Provided information: Begin

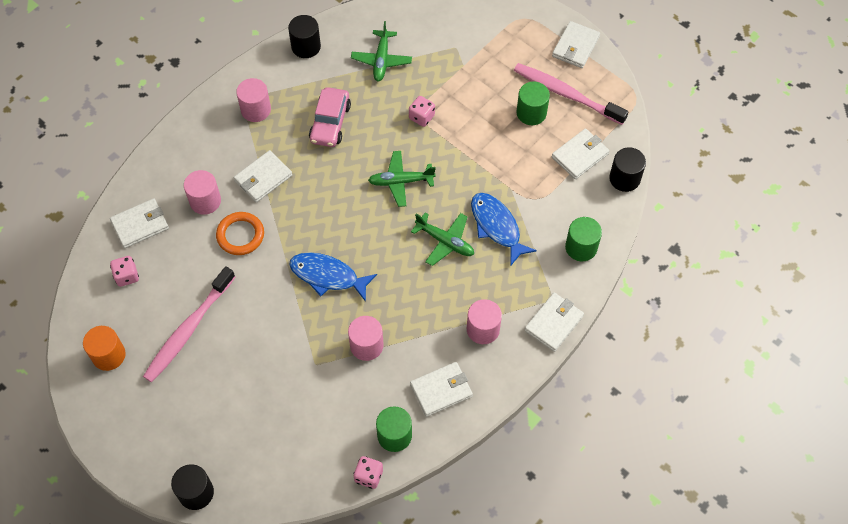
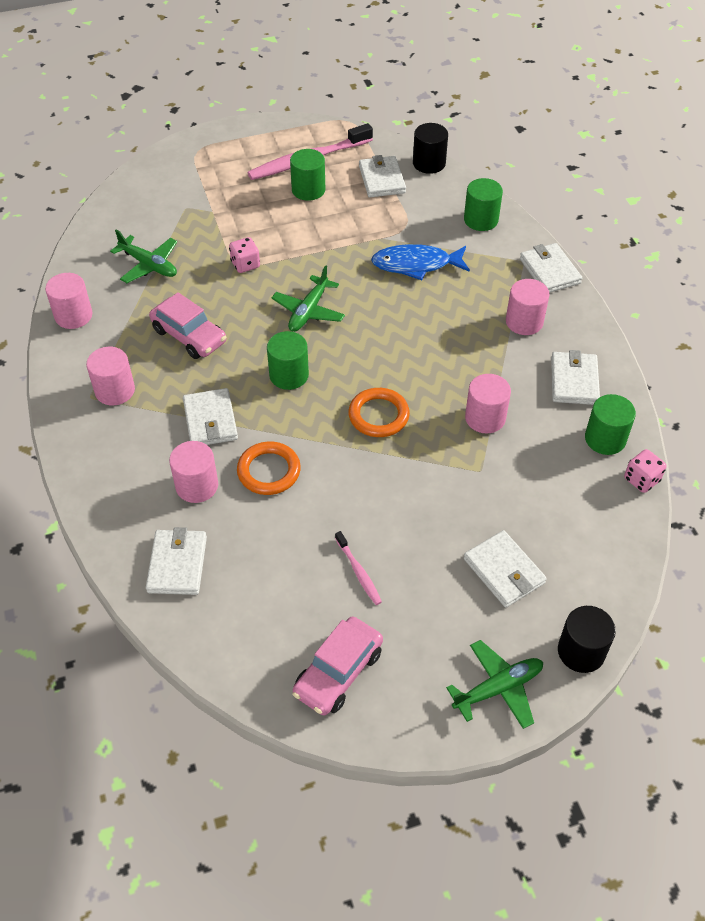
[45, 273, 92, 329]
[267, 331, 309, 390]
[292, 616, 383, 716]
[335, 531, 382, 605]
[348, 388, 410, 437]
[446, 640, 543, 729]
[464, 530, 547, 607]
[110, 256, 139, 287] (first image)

Provided information: End
Provided information: Begin

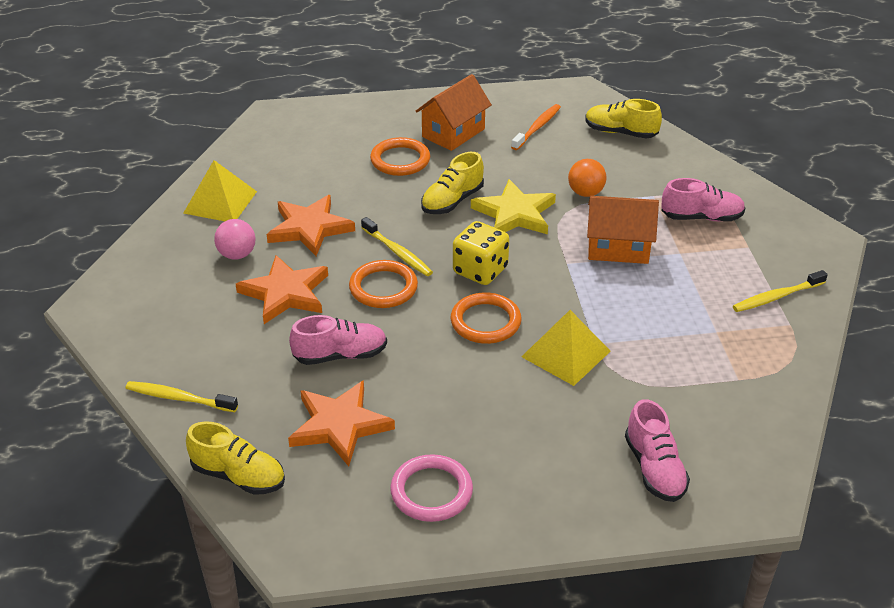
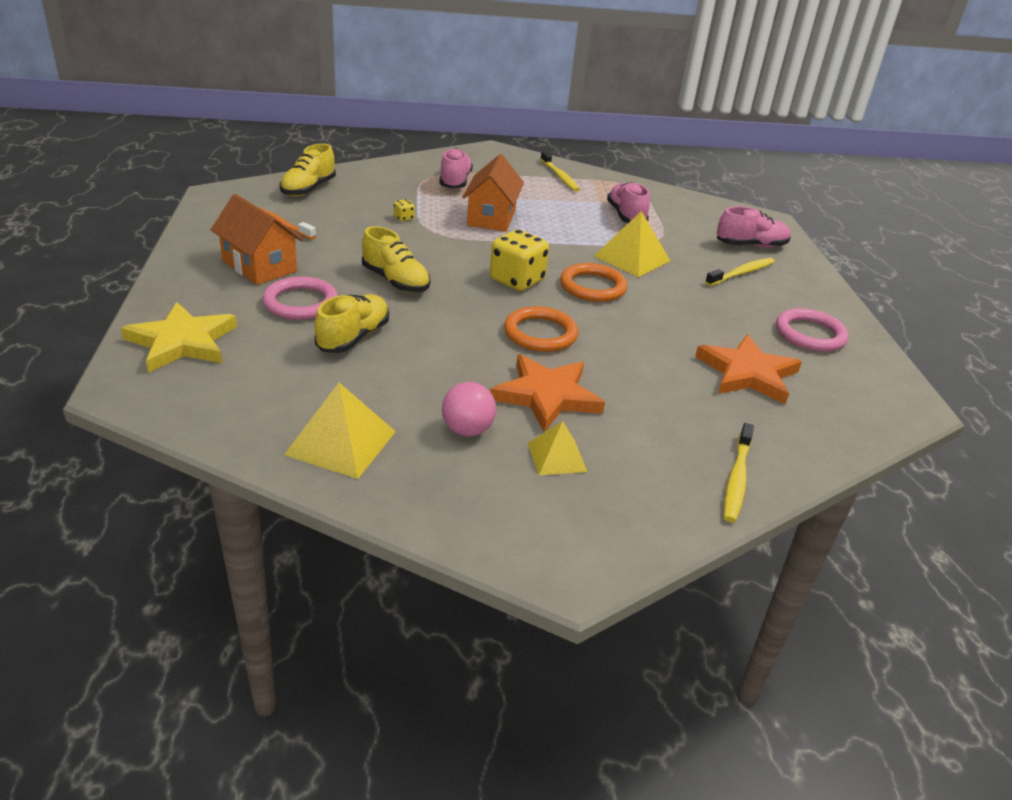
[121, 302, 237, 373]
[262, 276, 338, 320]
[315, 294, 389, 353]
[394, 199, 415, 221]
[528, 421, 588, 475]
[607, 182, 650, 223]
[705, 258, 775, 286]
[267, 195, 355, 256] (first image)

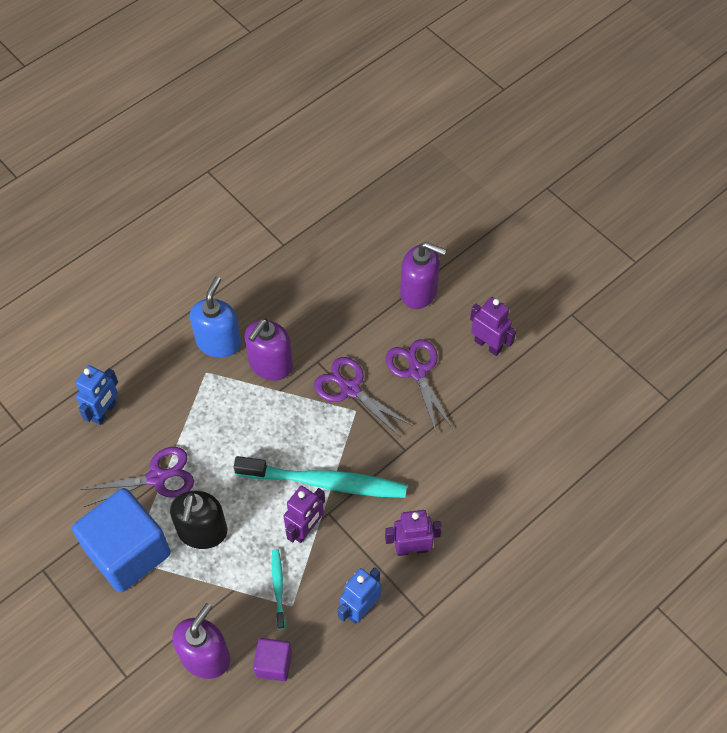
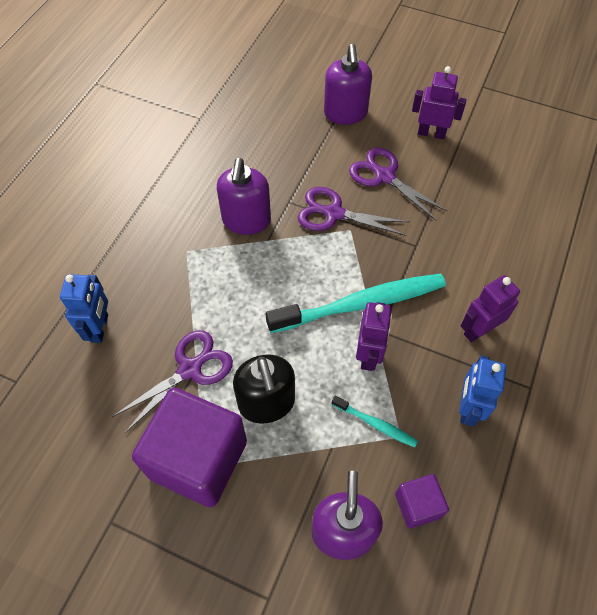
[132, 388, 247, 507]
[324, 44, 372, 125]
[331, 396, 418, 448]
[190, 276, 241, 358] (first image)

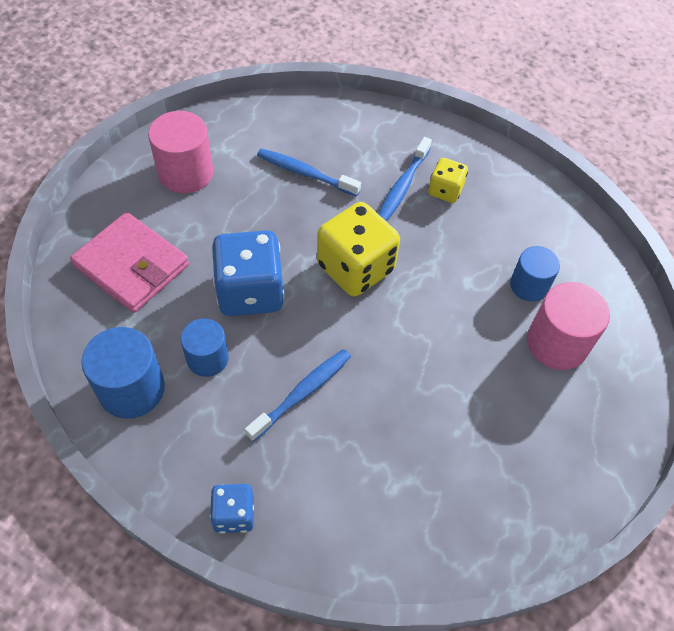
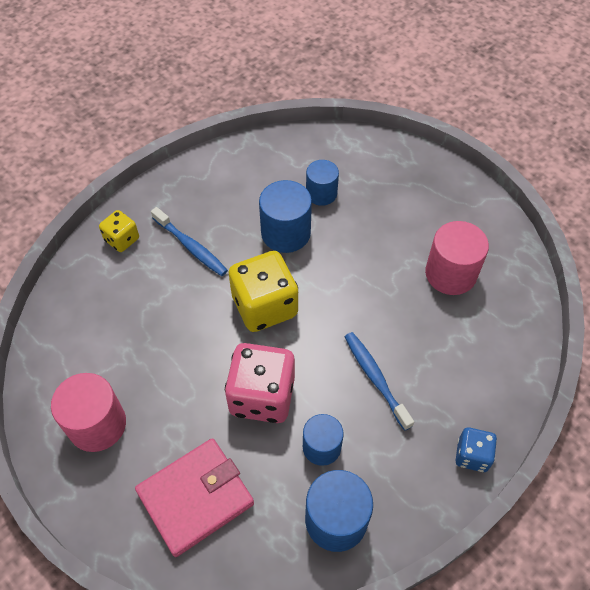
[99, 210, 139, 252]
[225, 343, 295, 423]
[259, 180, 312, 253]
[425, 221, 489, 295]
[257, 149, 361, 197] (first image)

Provided information: End

Problem —
Please return the lines above that run from the line containing "[45, 273, 92, 329]" to the line containing "[110, 256, 139, 287] (first image)", inclusive, exactly and with no other lines.

Solution for this exercise —
[45, 273, 92, 329]
[267, 331, 309, 390]
[292, 616, 383, 716]
[335, 531, 382, 605]
[348, 388, 410, 437]
[446, 640, 543, 729]
[464, 530, 547, 607]
[110, 256, 139, 287] (first image)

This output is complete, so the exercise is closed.